_Task statement_
Read the records below and report each line in which "plate" occurs.

━━ Task input ━━

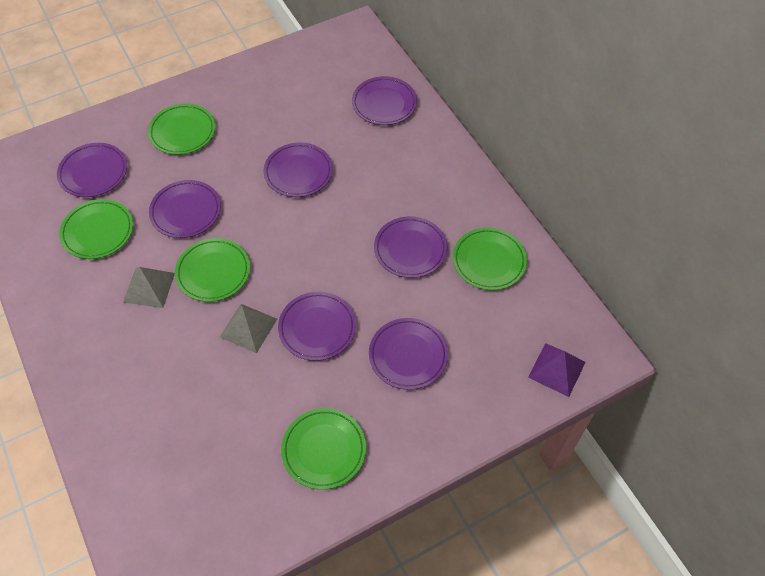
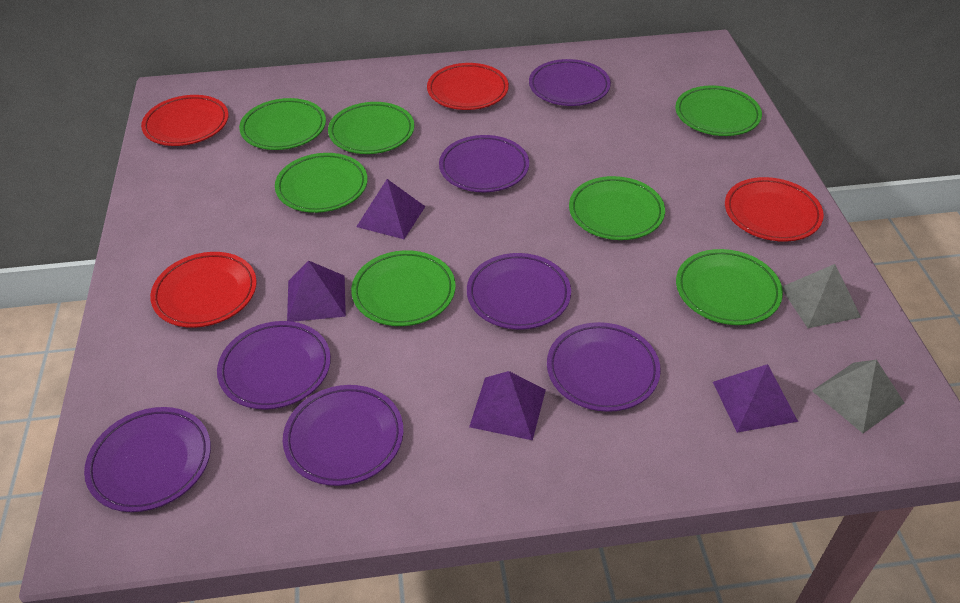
green plate: [59,199,133,259] [148,103,216,155] [175,238,250,302] [281,408,366,490] [453,228,527,290] = 5 -> [239,98,326,150] [275,153,368,213] [328,102,414,154] [351,250,456,326] [569,176,665,240] [675,85,762,136] [676,249,783,325] = 7
purple pyramid: [528,343,586,397] = 1 -> [287,261,346,322] [356,179,425,239] [469,371,546,440] [713,364,798,433] = 4
red plate: none = 0 -> [141,95,229,146] [150,252,257,328] [427,63,509,110] [725,177,824,242] = 4

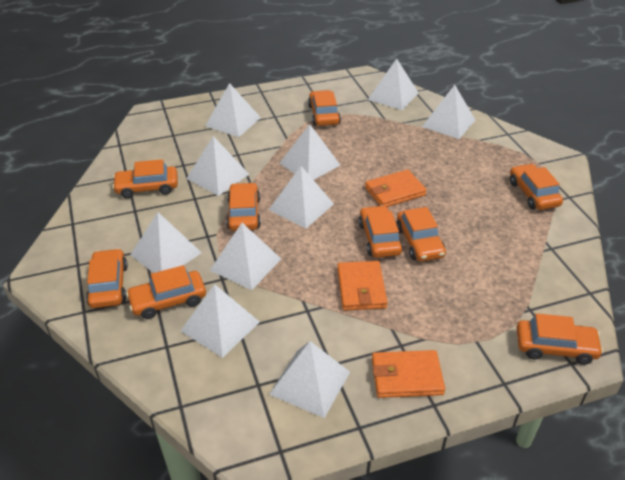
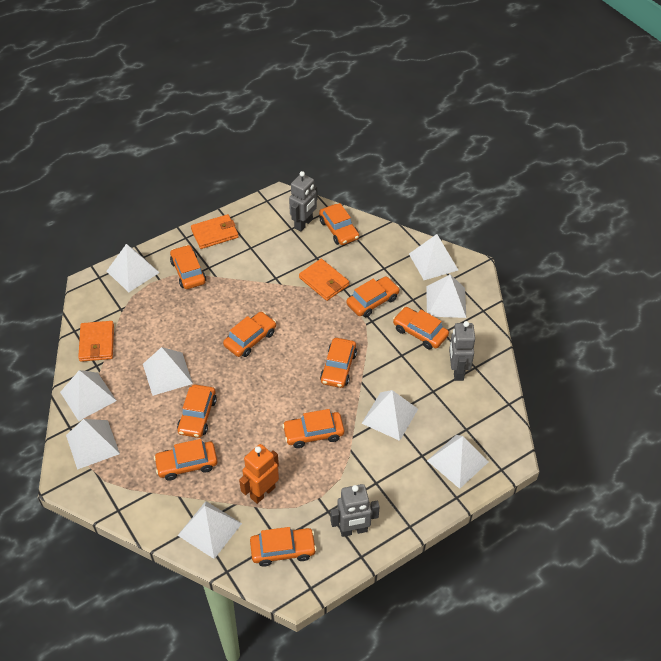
grey robot: none = 0 -> [289,171,318,231] [331,484,380,537] [449,321,475,381] = 3
orange car: [86,249,128,308] [112,159,178,199] [126,265,206,319] [226,183,261,231] [308,90,341,126] [358,205,403,258] [396,207,446,262] [510,164,563,210] [516,313,603,365] = 9 -> [154,439,217,481] [170,245,206,289] [177,385,217,438] [223,312,276,357] [250,527,317,567] [282,409,344,448] [319,203,359,245] [320,338,357,388] [346,276,400,317] [393,307,449,349] = 10
orange robot: none = 0 -> [239,444,279,504] = 1
white pyramid: [130,212,202,273] [181,284,260,358] [186,136,249,196] [205,83,261,137] [210,223,281,290] [269,166,334,229] [269,341,350,418] [280,124,340,180] [368,58,419,110] [422,85,475,139] = 10 -> [60,370,117,421] [66,419,120,470] [107,244,160,292] [143,347,193,396] [177,501,242,559] [361,390,418,441] [409,234,458,280] [426,274,466,318] [427,435,489,489] = 9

━━━

_Response below_
green plate: [59,199,133,259] [148,103,216,155] [175,238,250,302] [281,408,366,490] [453,228,527,290] = 5 -> [239,98,326,150] [275,153,368,213] [328,102,414,154] [351,250,456,326] [569,176,665,240] [675,85,762,136] [676,249,783,325] = 7
red plate: none = 0 -> [141,95,229,146] [150,252,257,328] [427,63,509,110] [725,177,824,242] = 4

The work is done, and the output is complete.